■ **TASK DETAILS**
Skip the pictures and write out, word for word, the lines below from the one with "camera: 65 degrees right, 15 degrees up" through the one with "camera: 90 degrees right, 15 degrees up", inclusive.

(Image change detection data)
☆ ☆ ☆ ☆
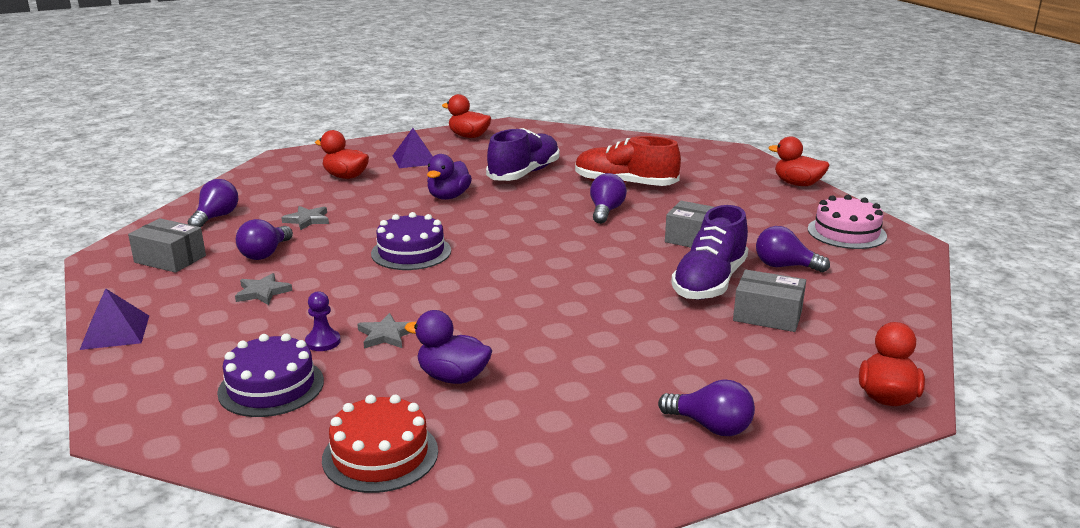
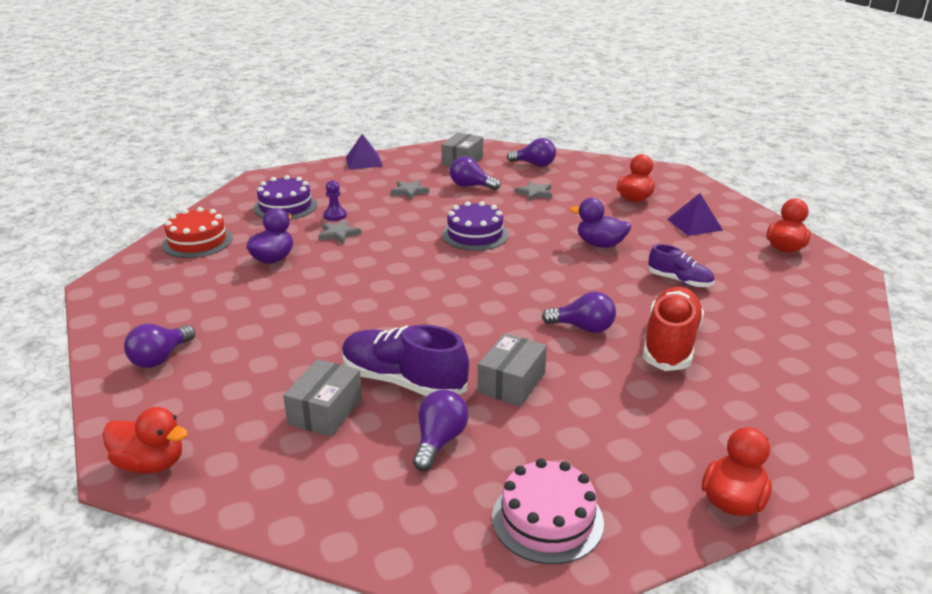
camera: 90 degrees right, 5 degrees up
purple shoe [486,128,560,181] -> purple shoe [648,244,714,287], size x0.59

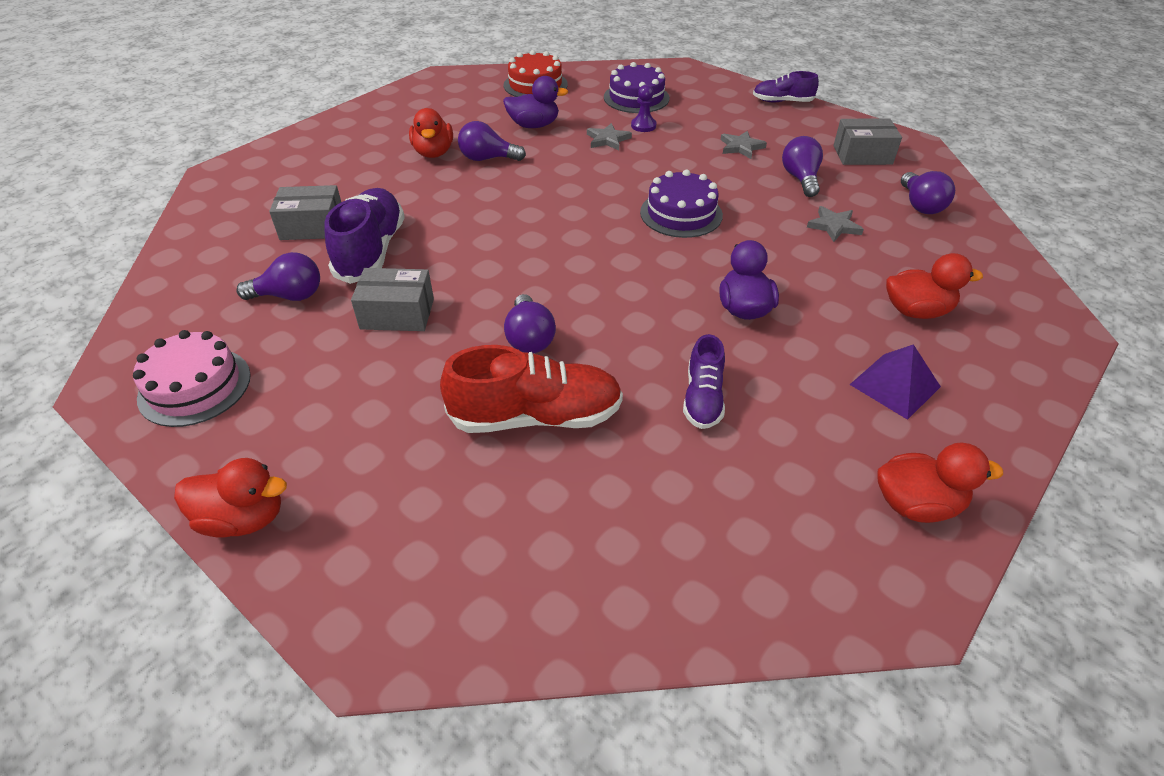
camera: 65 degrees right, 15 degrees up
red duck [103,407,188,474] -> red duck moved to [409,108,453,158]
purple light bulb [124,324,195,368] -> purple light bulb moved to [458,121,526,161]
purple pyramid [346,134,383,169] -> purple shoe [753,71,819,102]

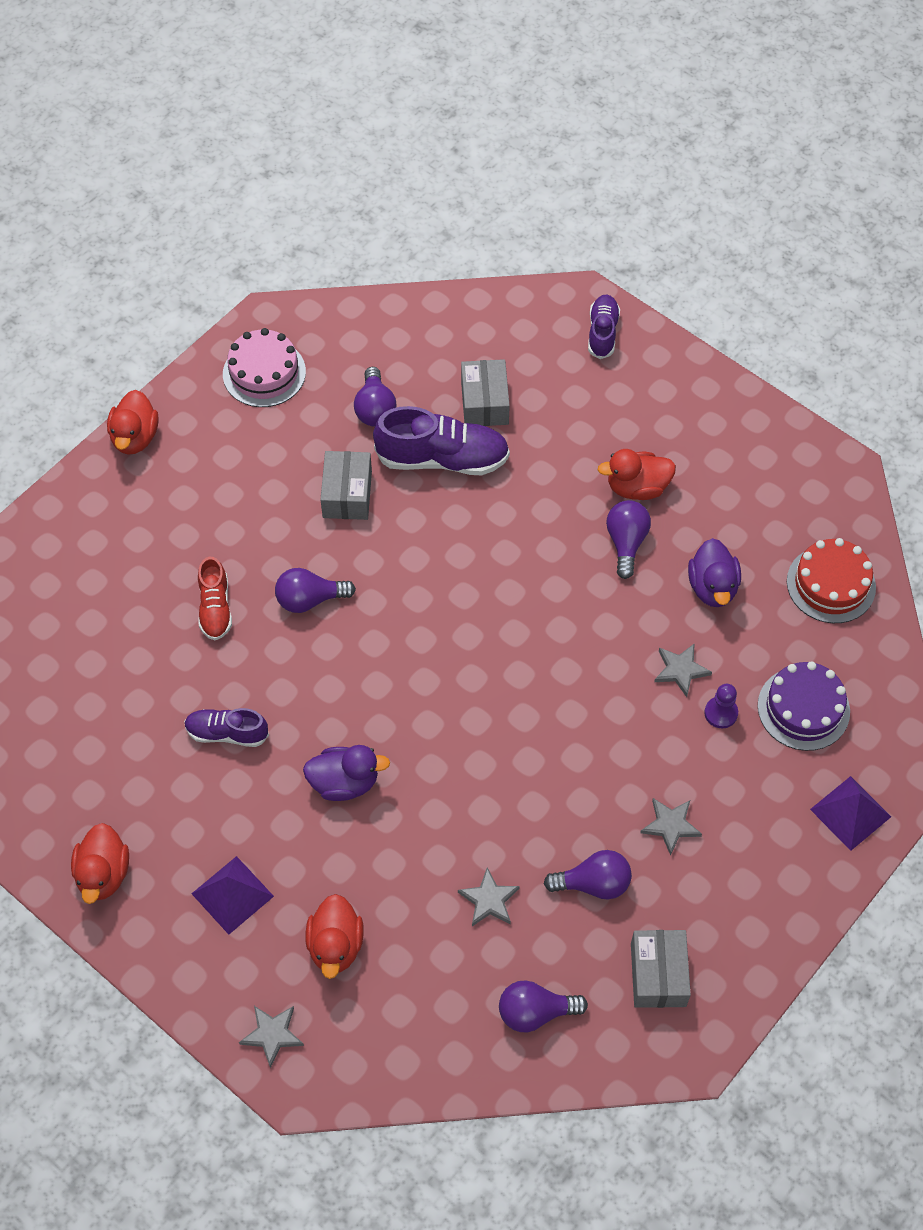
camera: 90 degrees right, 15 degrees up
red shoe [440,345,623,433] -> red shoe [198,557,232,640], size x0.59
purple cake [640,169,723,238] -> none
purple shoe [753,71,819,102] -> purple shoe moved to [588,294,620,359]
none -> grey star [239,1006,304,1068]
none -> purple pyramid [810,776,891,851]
☆ ☆ ☆ ☆
■ **ANSWER TO THIS PROBLEM**
camera: 65 degrees right, 15 degrees up
red duck [103,407,188,474] -> red duck moved to [409,108,453,158]
purple light bulb [124,324,195,368] -> purple light bulb moved to [458,121,526,161]
purple pyramid [346,134,383,169] -> purple shoe [753,71,819,102]

camera: 90 degrees right, 15 degrees up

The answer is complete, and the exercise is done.